• **Excerpted data**
* * * *

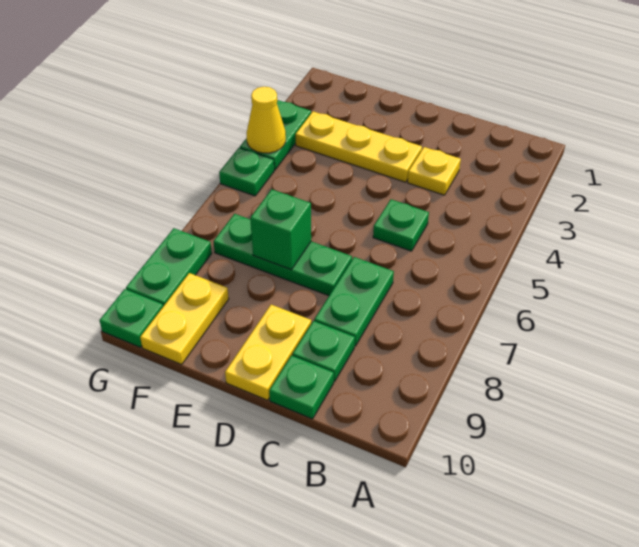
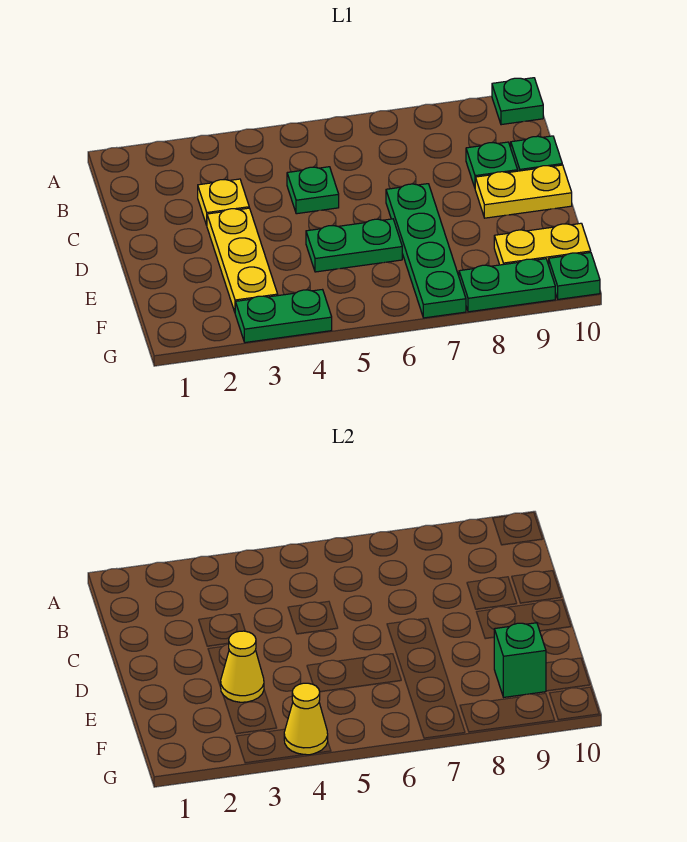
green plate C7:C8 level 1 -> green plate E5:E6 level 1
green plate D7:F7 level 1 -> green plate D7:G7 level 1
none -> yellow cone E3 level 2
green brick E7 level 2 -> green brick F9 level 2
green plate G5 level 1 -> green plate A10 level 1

* * * *

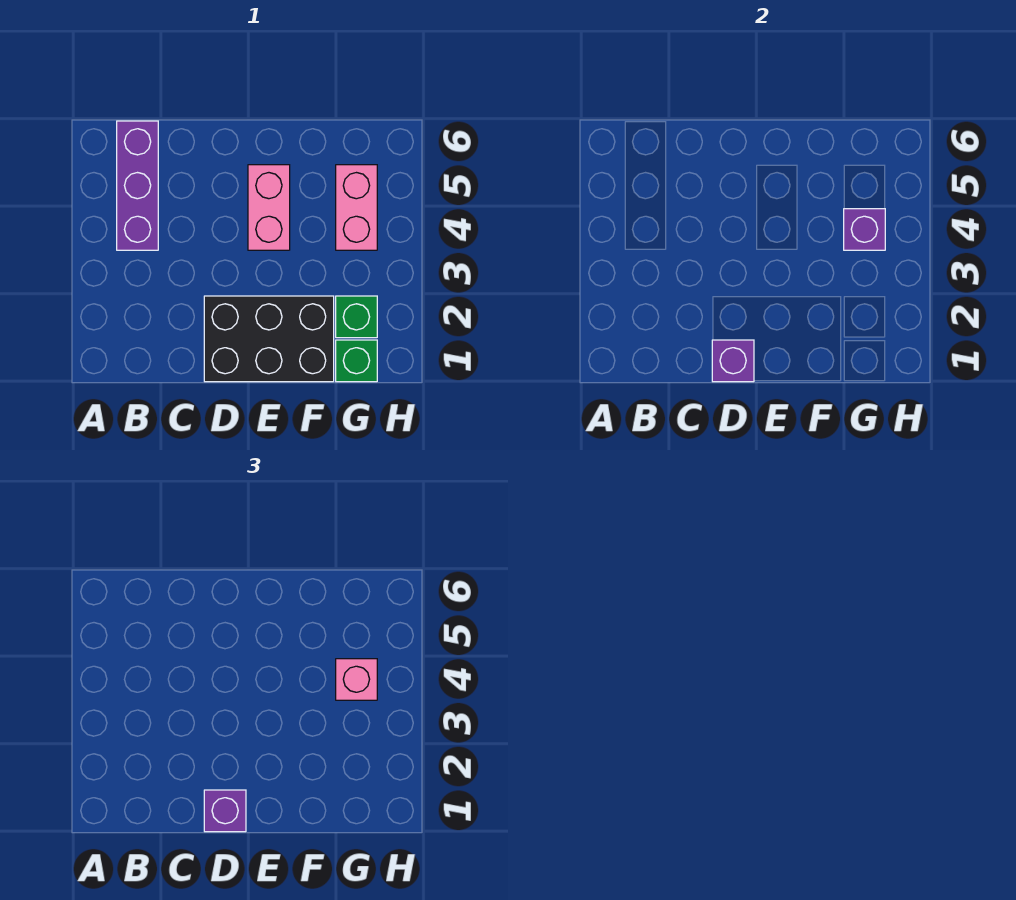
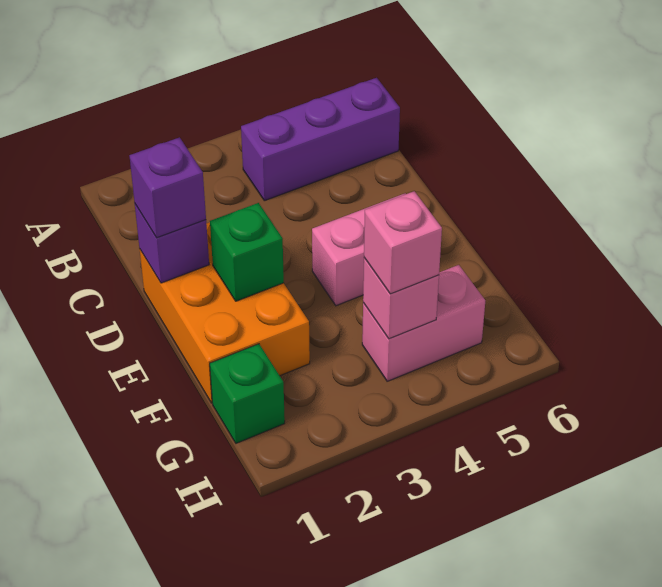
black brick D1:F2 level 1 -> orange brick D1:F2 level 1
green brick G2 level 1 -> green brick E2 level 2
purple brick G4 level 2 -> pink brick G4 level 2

* * * *

Repeat, exactly as they stand above, the lines from the line with "green brick E7" to the line with "green plate G5", both lines included.

• **Expected answer**
green brick E7 level 2 -> green brick F9 level 2
green plate G5 level 1 -> green plate A10 level 1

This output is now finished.